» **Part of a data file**
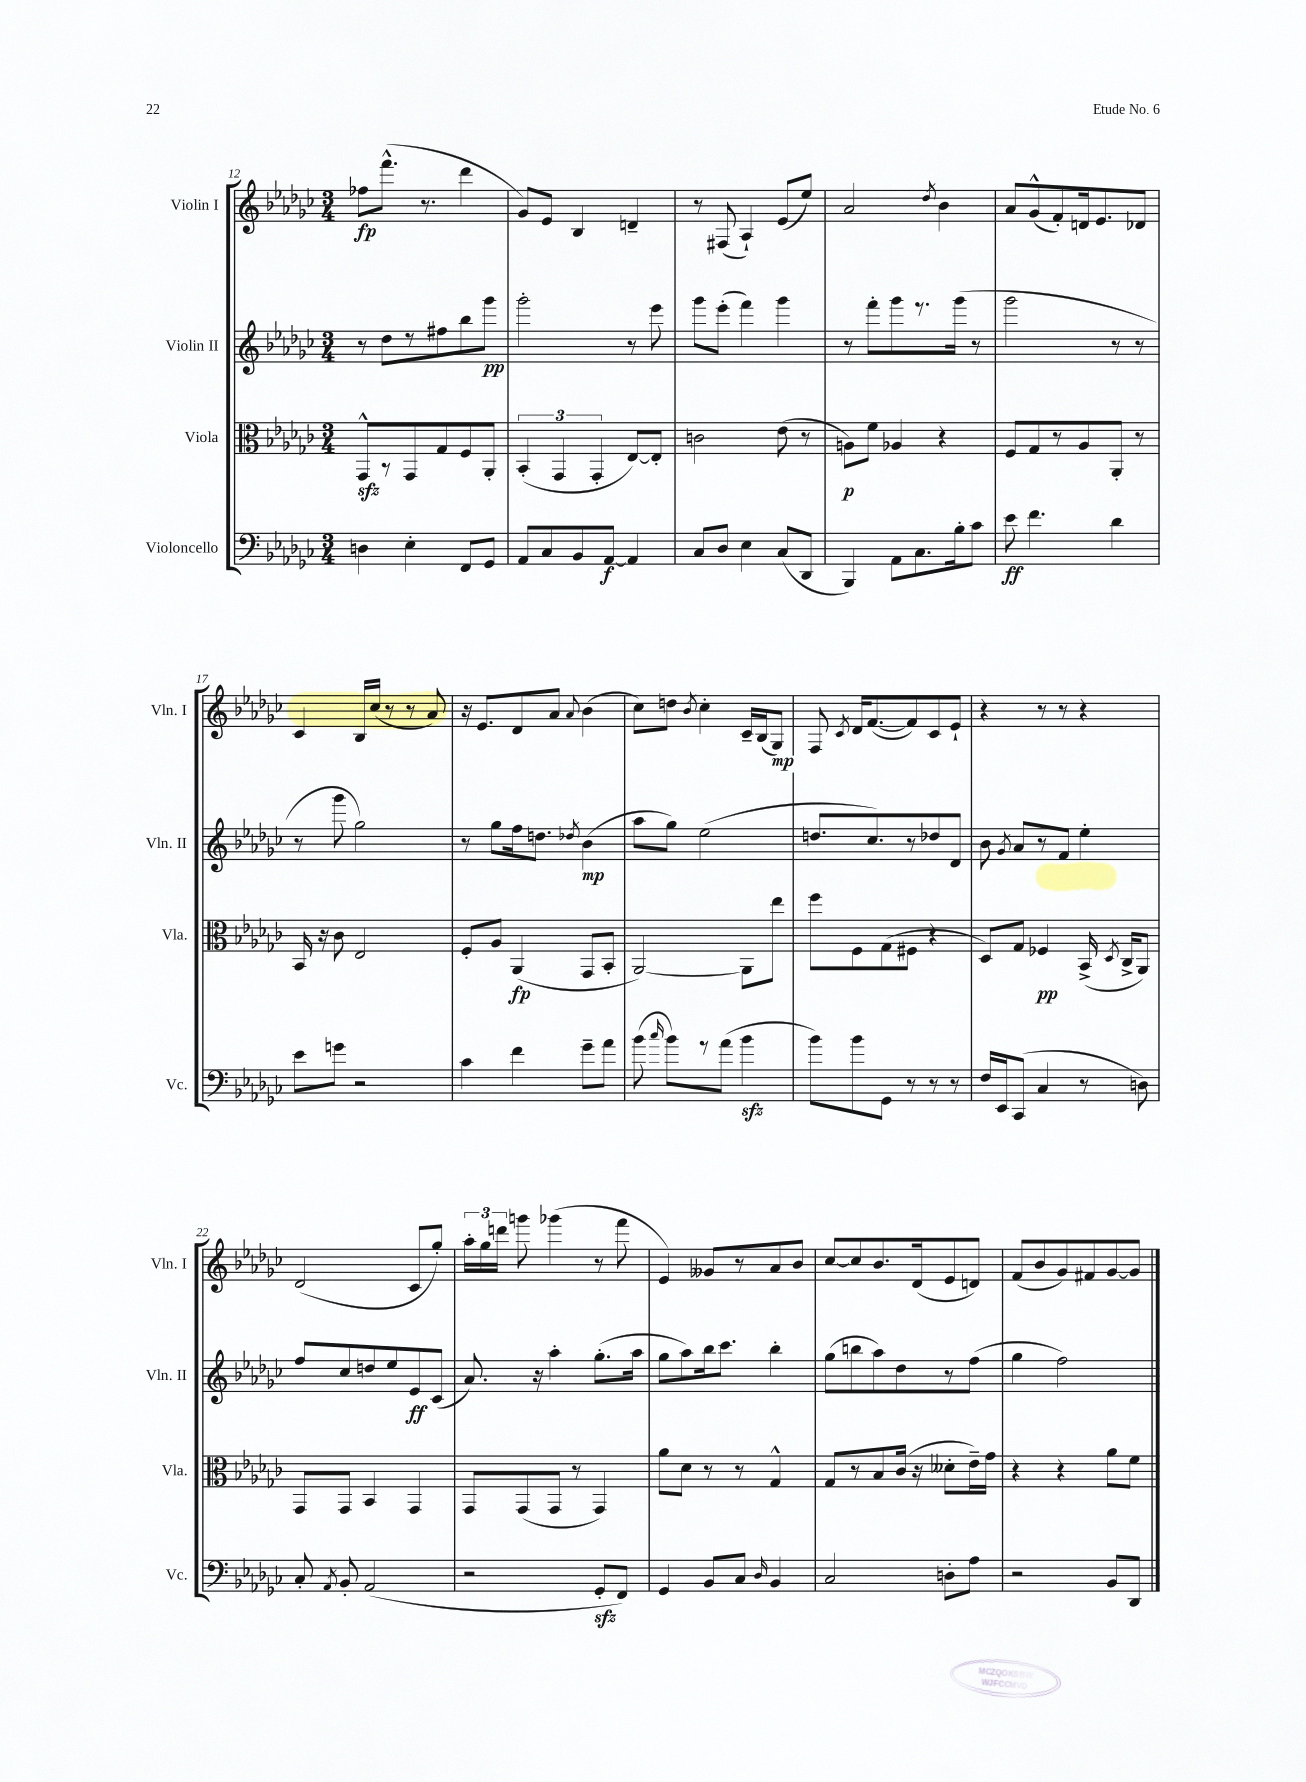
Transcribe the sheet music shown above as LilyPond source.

<<
\new StaffGroup <<
\new Staff = "s0" \with { instrumentName = "Violin I" shortInstrumentName = "Vln. I" } {
    \clef treble \key ges \major \numericTimeSignature \time 3/4
    \autoBeamOff fes''8[\fp f'''8.]-^( r8. des'''4 |
    ges'8[) ees'8] bes4 d'4-- |
    r8 fis8( aes4-!) ees'8[( ees''8]) |
    aes'2 \acciaccatura { des''8 } bes'4 |
    aes'8[ ges'8-^( f'8-.) d'16 ees'8. des'8] |
    ces'4 bes16[ ces''16]( r8 r8 aes'8) |
    r16 ees'8.[ des'8 aes'8] \appoggiatura { aes'8 } bes'4( |
    ces''8[) d''8] \acciaccatura { bes'8 } ces''4-. ces'16[-- bes16( ges8]\mp) |
    f8 \acciaccatura { ces'8 } des'16[ f'8.~( f'8) ces'8 ees'8]-! |
    r4 r8 r8 r4 |
    des'2( ces'8[ ges''8]-.) |
    \tuplet 3/2 { aes''16[-. ges''16 d'''16] } g'''8 ges'''4( r8 f'''8 |
    ees'4) geses'8[ r8 aes'8 bes'8] |
    ces''8[~ ces''8 bes'8. des'16( ees'8 d'8]) |
    f'8[( bes'8 ges'8) fis'8 ges'8~ ges'8] \bar "|." |
}
\new Staff = "s1" \with { instrumentName = "Violin II" shortInstrumentName = "Vln. II" } {
    \clef treble \key ges \major \numericTimeSignature \time 3/4
    \autoBeamOff r8 des''8[ r8 fis''8 bes''8 ges'''8]\pp |
    ges'''2-. r8 ees'''8 |
    ges'''8[ ees'''8]-.( f'''4) ges'''4 |
    r8 f'''8[-. ges'''8 r8. ges'''16]( r8 |
    ges'''2 r8 r8 |
    r8 ges'''8 ges''2) |
    r8 ges''8[ f''16 d''8.] \acciaccatura { des''8 } bes'4\mp( |
    aes''8[ ges''8]) ees''2( |
    d''8.[ ces''8.) r8 des''8 des'8] |
    bes'8 \acciaccatura { ges'8 } aes'8[ r8 f'8] ees''4-. |
    f''8[ ces''8 d''8 ees''8 ees'8\ff ces'8]( |
    aes'8.) r16 aes''4-. ges''8.[-.( aes''16] |
    ges''8[ aes''8) bes''16 ces'''8.] bes''4-. |
    ges''8[( b''8 aes''8) des''8 r8 f''8]( |
    ges''4 f''2) \bar "|." |
}
\new Staff = "s2" \with { instrumentName = "Viola" shortInstrumentName = "Vla." } {
    \clef alto \key ges \major \numericTimeSignature \time 3/4
    \autoBeamOff ges,8[-^\sfz r8 ges,8 ges8 f8 aes,8]-. |
    \tuplet 3/2 { bes,4-.( ges,4 ges,4-. } ees8[~) ees8]-. |
    c'2 ees'8( r8 |
    a8[\p) f'8] aes4 r4 |
    f8[ ges8 r8 aes8 aes,8]-. r8 |
    bes,16 r16 ces'8 ees2 |
    f8[-. aes8] aes,4\fp( ges,8[ bes,8]-. |
    aes,2~) aes,8[ ees''8] |
    f''8[ f8 ges8( fis8] r4 |
    des8[) ges8] fes4\pp bes,16->( \acciaccatura { des8 } ces16[-> aes,8]) |
    ges,8[ ges,8] bes,4 ges,4 |
    ges,8[ ges,8( ges,8] r8 ges,4) |
    aes'8[ des'8] r8 r8 ges4-^ |
    ges8[ r8 bes8 ces'16]( r16 deses'8[-. ees'16--) ges'16] |
    r4 r4 aes'8[ f'8] \bar "|." |
}
\new Staff = "s3" \with { instrumentName = "Violoncello" shortInstrumentName = "Vc." } {
    \clef bass \key ges \major \numericTimeSignature \time 3/4
    \autoBeamOff d4 ees4-. f,8[ ges,8] |
    aes,8[ ces8 bes,8 aes,8]~\f aes,4 |
    ces8[ des8] ees4 ces8[( des,8] |
    bes,,4) aes,8[ ces8. bes16-. ces'8] |
    ees'8\ff f'4. des'4 |
    ees'8[ g'8] r2 |
    ces'4 f'4 ges'8[-- aes'8] |
    bes'8( \grace { ces''16 } bes'8[) r8 aes'8]( bes'4\sfz |
    bes'8[) bes'8 ges,8] r8 r8 r8 |
    f16[ ees,16 ces,8]( ces4 r8 d8) |
    ces8-. \acciaccatura { aes,8 } bes,8-. aes,2( |
    r2 ges,8[-.\sfz f,8]) |
    ges,4 bes,8[ ces8] \grace { des16 } bes,4 |
    ces2 d8[-. aes8] |
    r2 bes,8[ des,8] \bar "|." |
}
>>
>>
\layout { \context { \Score currentBarNumber = #12 } }
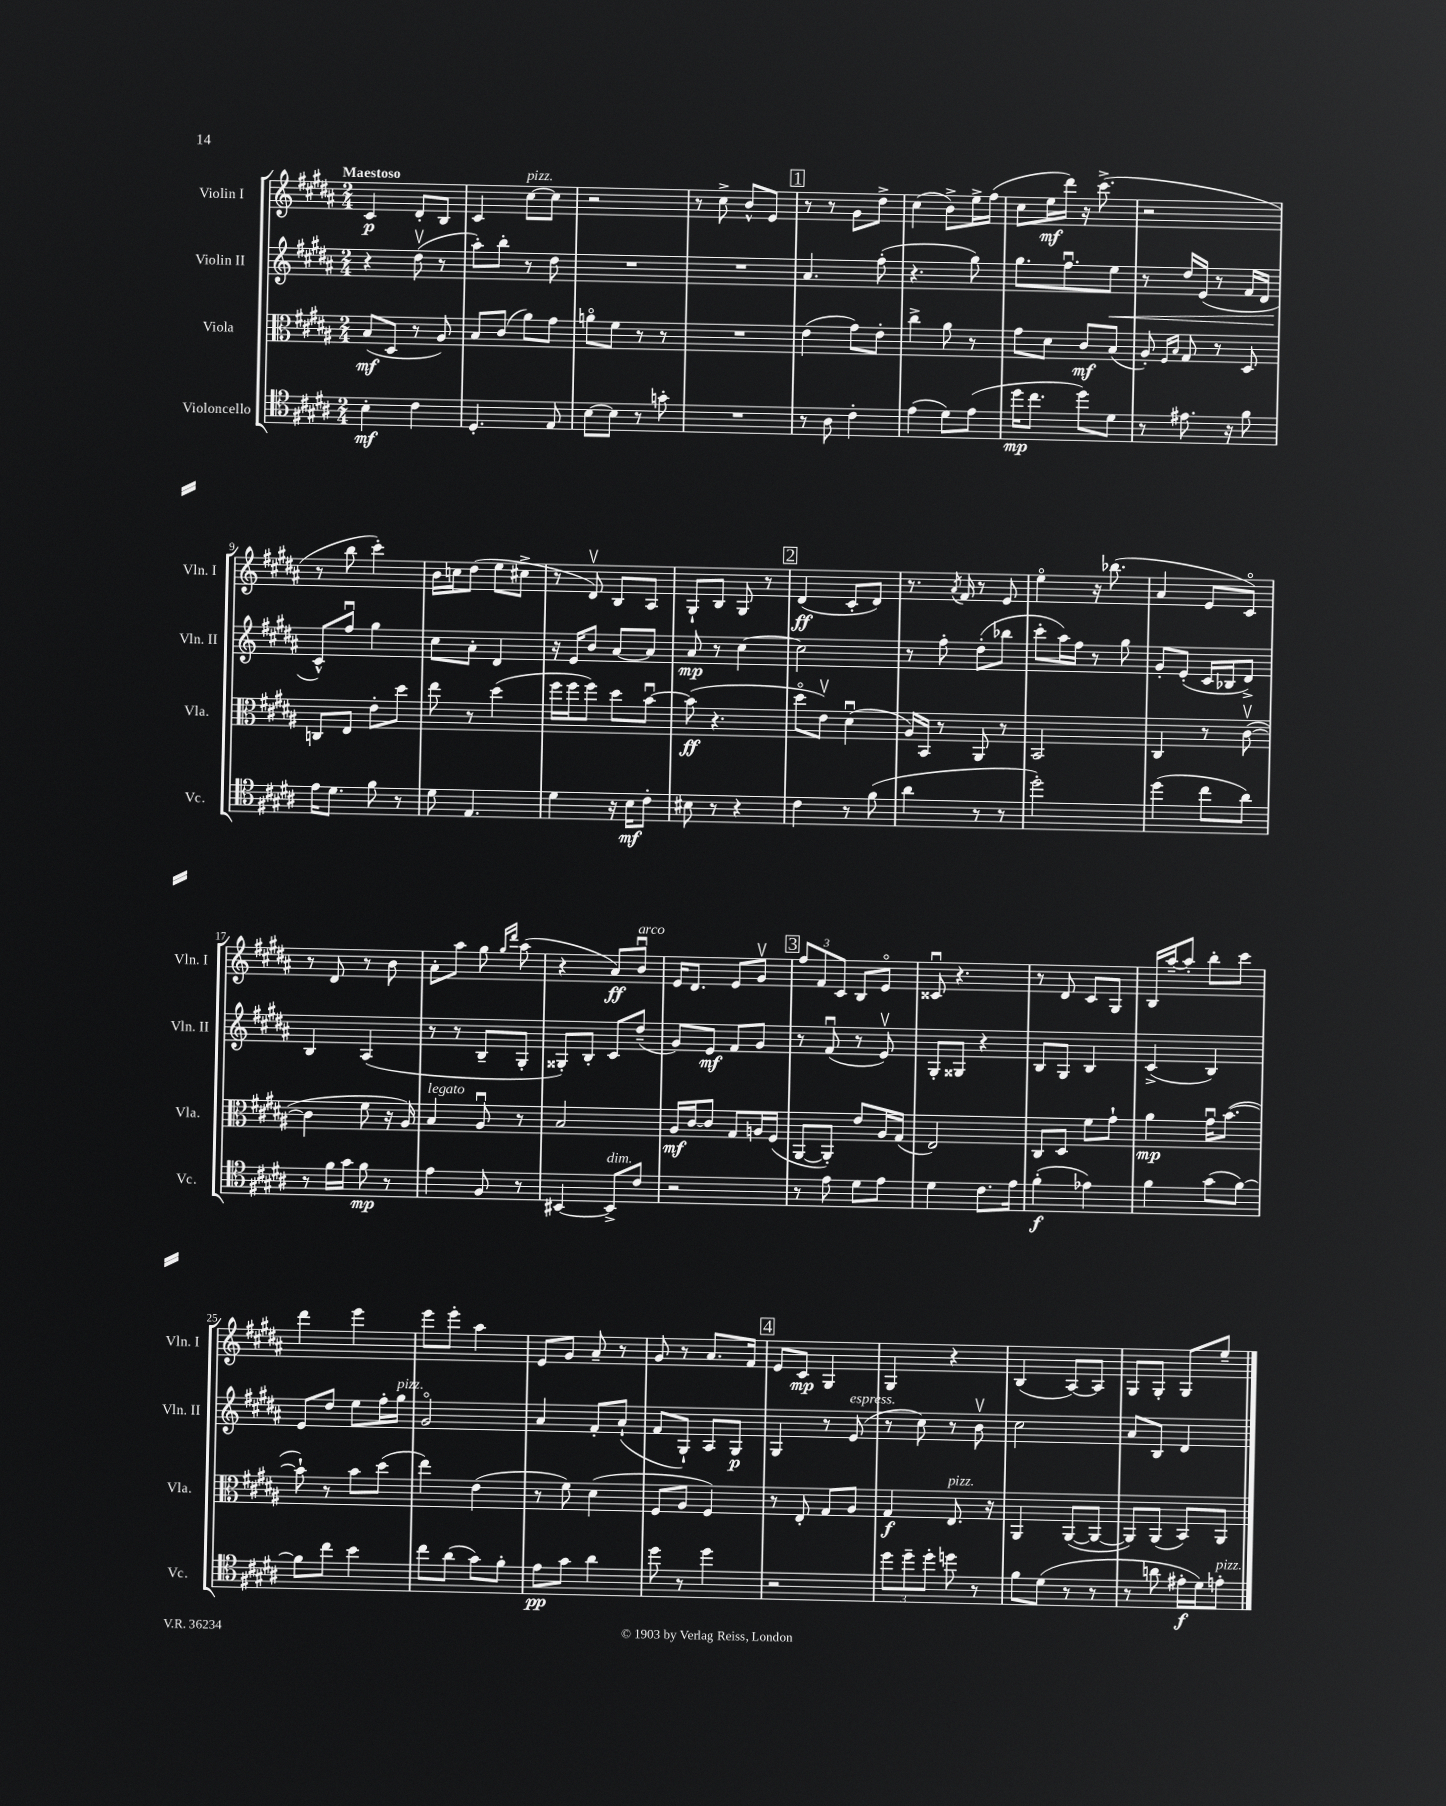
<<
\new StaffGroup <<
\new Staff = "s0" \with { instrumentName = "Violin I" shortInstrumentName = "Vln. I" } {
    \clef treble \key b \major \numericTimeSignature \time 2/4 \tempo "Maestoso"
    cis'4\p dis'8-. b8 |
    cis'4 cis''8~^\markup { \italic "pizz." } cis''8 |
    r2 |
    r8 cis''8-> b'8-^ e'8 |
    \mark \markup { \box "1" } r8 r8 gis'8 dis''8-> |
    cis''4( b'8->) e''16-> fis''16( |
    cis''8 e''16\mf dis'''16) r16 cis'''8.->( |
    r2 |
    r8 b''8 cis'''4-.) |
    b'16 c''16 dis''8( e''8 cis''8-> |
    r8 dis'8\upbow) b8 ais8 |
    gis8-! b8 gis8 r8 |
    \mark \markup { \box "2" } dis'4\ff( cis'8-. dis'8) |
    r8. \acciaccatura { ais'8 } fis'16 r8 e'8 |
    e''4\flageolet r16 bes''8.( |
    ais'4 e'8 cis'8\flageolet) |
    r8 dis'8 r8 b'8 |
    ais'8-. ais''8 gis''8 \grace { gis''16 dis'''16 } ais''8( |
    r4 ais'8\ff) b'8\downbow^\markup { \italic "arco" } |
    e'16 dis'8. e'8 gis'8\upbow |
    \mark \markup { \box "3" } \tuplet 3/2 { fis''8 fis'8 cis'8 } b8 e'8\flageolet |
    cisis'8\downbow r4. |
    r8 dis'8 cis'8 gis8 |
    b16 ais''16~-- ais''8-. b''8-. cis'''8 |
    dis'''4 e'''4 |
    e'''8 e'''8-. ais''4 |
    e'8 gis'8 ais'8-- r8 |
    gis'8 r8 ais'8. fis'16 |
    \mark \markup { \box "4" } e'8 cis'8\mp gis4 |
    gis4 r4 |
    b4( ais8~) ais8 |
    gis8 gis8-. gis8 e''8-- \bar "|." |
}
\new Staff = "s1" \with { instrumentName = "Violin II" shortInstrumentName = "Vln. II" } {
    \clef treble \key b \major \numericTimeSignature \time 2/4
    r4 dis''8\upbow( r8 |
    ais''8-.) b''8-. r8 dis''8 |
    R2 |
    R2 |
    \mark \markup { \box "1" } ais'4. fis''8-.( |
    r4. gis''8) |
    gis''8. fis''8.\downbow e''8\< |
    r8 dis''16 e'16( r8 fis'16 dis'16 |
    cis'8-^\!) fis''8\downbow gis''4 |
    cis''8 ais'8-. dis'4 |
    r16 e'16 b'8 ais'8~ ais'8 |
    ais'8\mp r8 cis''4~ |
    \mark \markup { \box "2" } cis''2 |
    r8 fis''8-. dis''8-.( bes''8 |
    cis'''8-. ais''16) fis''16 r8 gis''8 |
    gis'8-. e'8-.( cis'16 bes16 dis'8->) |
    b4 ais4( |
    r8 r8 b8-- gis8-. |
    gisis8-.) b8-. cis'8 dis''8--( |
    gis'8) e'8\mf fis'8 gis'8 |
    \mark \markup { \box "3" } r8 fis'8\downbow( r8 e'8\upbow) |
    gis8-. gisis8 r4 |
    b8 gis8 b4 |
    cis'4->( b4) |
    e'8 dis''8 e''8 fis''16-. gis''16^\markup { \italic "pizz." } |
    gis'2\flageolet |
    ais'4 fis'8-. ais'8-!( |
    fis'8 gis8-!) ais8 gis8\p |
    \mark \markup { \box "4" } gis4 r8 e'8^\markup { \italic "espress." }( |
    r8 cis''8) r8 b'8\upbow |
    cis''2 |
    ais'8 b8 dis'4 \bar "|." |
}
\new Staff = "s2" \with { instrumentName = "Viola" shortInstrumentName = "Vla." } {
    \clef alto \key b \major \numericTimeSignature \time 2/4
    b8\mf( dis8 r8 ais8) |
    b8 cis'8( ais'8) gis'8 |
    a'8\flageolet fis'8 r8 r8 |
    R2 |
    \mark \markup { \box "1" } e'4( gis'8) e'8-. |
    cis''4-> ais'8 r8 |
    gis'8 dis'8 cis'8\mf b8( |
    ais8-.) \grace { fis16 b16 } gis8 r8 dis8 |
    c8 e8 e'8-. dis''8 |
    e''8 r8 dis''4( |
    fis''16 fis''16 fis''8) dis''8 b'8~\downbow |
    b'8\ff( r4. |
    \mark \markup { \box "2" } dis''8\flageolet e'8\upbow) dis'4\downbow( |
    ais16) b,16 r8 ais,8 r8 |
    b,2 |
    cis4 r8 cis'8~\upbow( |
    cis'4 fis'8 r16 ais16) |
    b4^\markup { \italic "legato" } ais8\downbow r8 |
    b2 |
    ais16\mf cis'16~ cis'8 gis8 a16 fis16( |
    \mark \markup { \box "3" } ais,8~ ais,8-.) e'8 ais16 gis16( |
    e2) |
    cis8 dis8 fis'8 gis'8-! |
    ais'4\mp gis'16\downbow b'8.~( |
    b'8-!) r8 b'8 dis''8( |
    e''4) e'4( |
    r8 fis'8) dis'4( |
    fis8 ais8 fis4) |
    \mark \markup { \box "4" } r8 e8-. gis8 ais8 |
    gis4\f e8.^\markup { \italic "pizz." } r16 |
    ais,4 ais,8~( ais,8~ |
    ais,8) ais,8( b,8) ais,8 \bar "|." |
}
\new Staff = "s3" \with { instrumentName = "Violoncello" shortInstrumentName = "Vc." } {
    \clef tenor \key b \major \numericTimeSignature \time 2/4
    b4-.\mf cis'4 |
    dis4.-. e8 |
    b8~ b8 r8 g'8-. |
    R2 |
    \mark \markup { \box "1" } r8 ais8 cis'4-. |
    e'4( dis'8) e'8( |
    dis''16\mp cis''8. dis''8) dis'8 |
    r8 eis'8. r16 fis'8 |
    e'16 dis'8. fis'8 r8 |
    dis'8 e4. |
    dis'4 r16 b16\mf cis'8-. |
    bis8 r8 r4 |
    \mark \markup { \box "2" } cis'4 r8 fis'8( |
    ais'4 r8 r8 |
    dis''2-.) |
    dis''4( cis''8 ais'8) |
    r8 fis'16 gis'16 fis'8\mp r8 |
    e'4 fis8 r8 |
    bis,4~ bis,8->^\markup { \italic "dim." } cis'8 |
    r2 |
    \mark \markup { \box "3" } r8 e'8 dis'8 e'8 |
    dis'4 cis'8. e'16 |
    fis'4-.\f( ees'4) |
    fis'4 gis'8( fis'8~) |
    fis'8 cis''8 b'4 |
    cis''8 ais'8( gis'8) fis'8-. |
    e'8\pp gis'8 ais'4 |
    dis''8 r8 dis''4 |
    \mark \markup { \box "4" } r2 |
    \tuplet 3/2 { dis''8 dis''8-- dis''8-. } d''8 r8 |
    fis'8 dis'8( r8 r8 |
    r8 a'8 eis'16-.\f dis'16) e'8-.^\markup { \italic "pizz." } \bar "|." |
}
>>
>>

» **Work required**
How many lines of the data contain the string "flageolet"? Give only the number.

» **Solution for this task**
6